**EXERCISE:** Each line below must be reproduced exactly, though the pictures are to be dropped.

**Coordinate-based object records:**
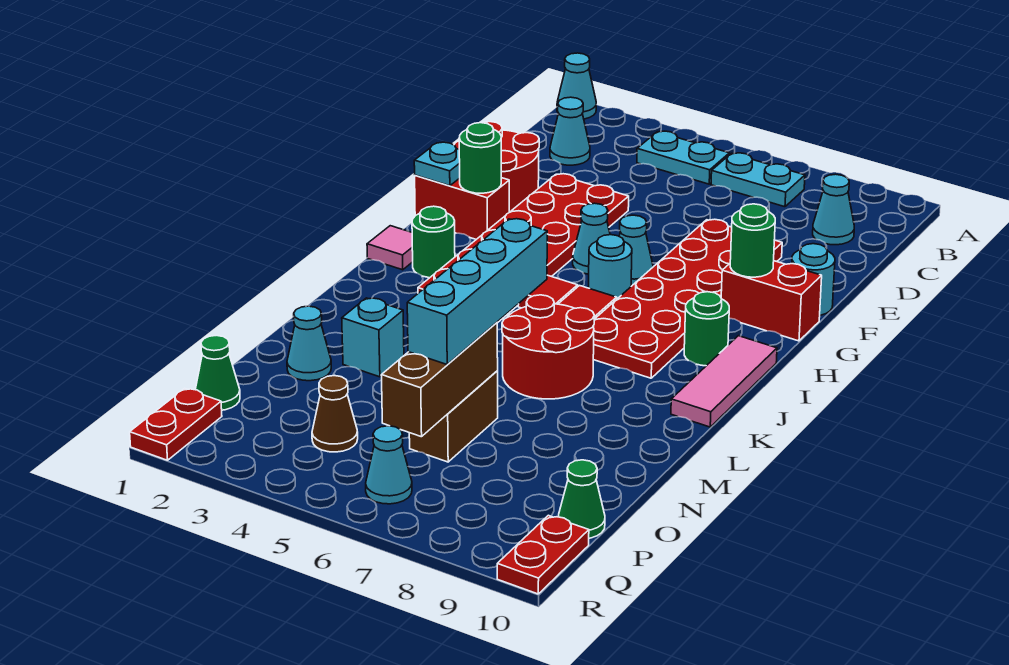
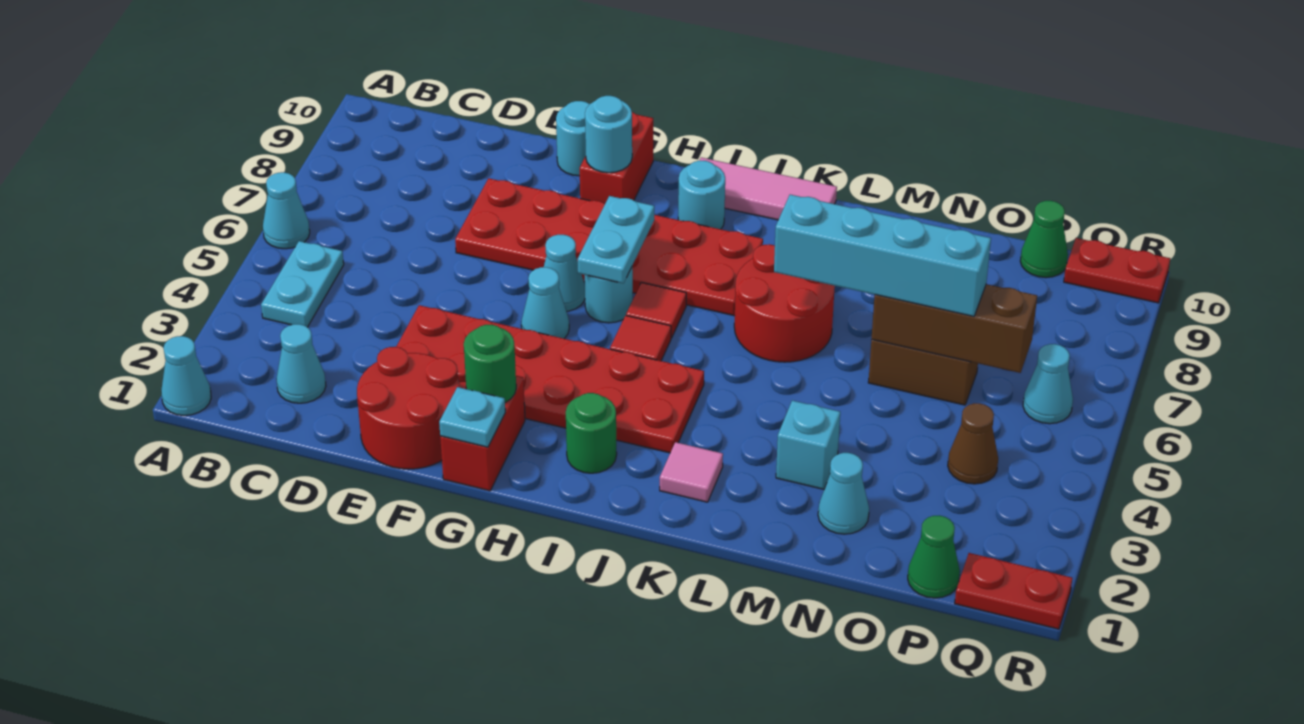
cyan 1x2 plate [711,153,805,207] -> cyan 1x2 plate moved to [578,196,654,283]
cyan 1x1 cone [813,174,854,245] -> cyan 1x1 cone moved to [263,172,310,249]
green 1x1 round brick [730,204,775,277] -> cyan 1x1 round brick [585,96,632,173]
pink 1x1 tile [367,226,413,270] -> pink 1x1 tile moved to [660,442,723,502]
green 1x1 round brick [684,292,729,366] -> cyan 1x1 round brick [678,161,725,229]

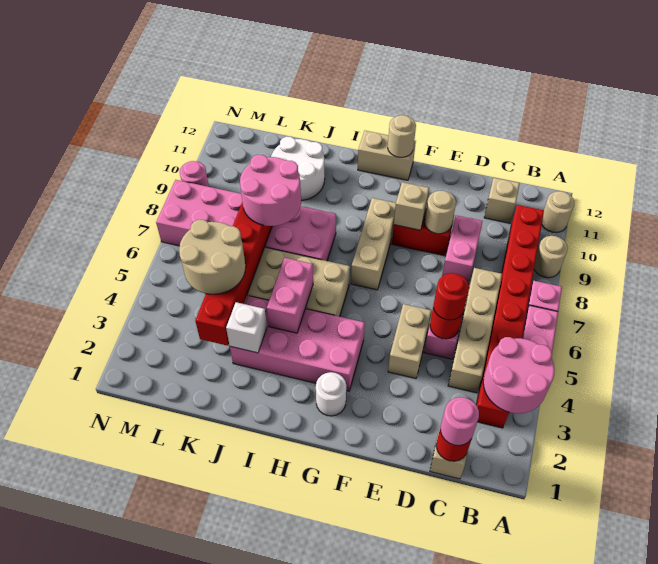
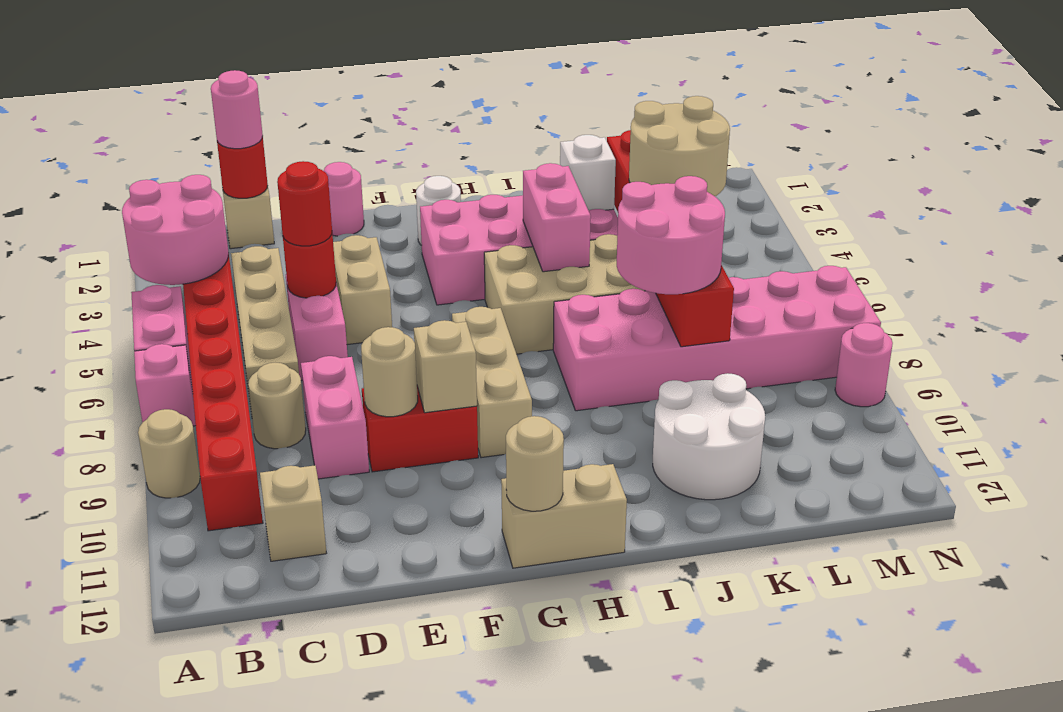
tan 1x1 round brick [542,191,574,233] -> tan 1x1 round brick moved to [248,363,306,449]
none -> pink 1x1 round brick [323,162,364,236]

**TASK SOLUTION:**
cyan 1x2 plate [711,153,805,207] -> cyan 1x2 plate moved to [578,196,654,283]
cyan 1x1 cone [813,174,854,245] -> cyan 1x1 cone moved to [263,172,310,249]
green 1x1 round brick [730,204,775,277] -> cyan 1x1 round brick [585,96,632,173]
pink 1x1 tile [367,226,413,270] -> pink 1x1 tile moved to [660,442,723,502]
green 1x1 round brick [684,292,729,366] -> cyan 1x1 round brick [678,161,725,229]

tan 1x1 round brick [542,191,574,233] -> tan 1x1 round brick moved to [248,363,306,449]
none -> pink 1x1 round brick [323,162,364,236]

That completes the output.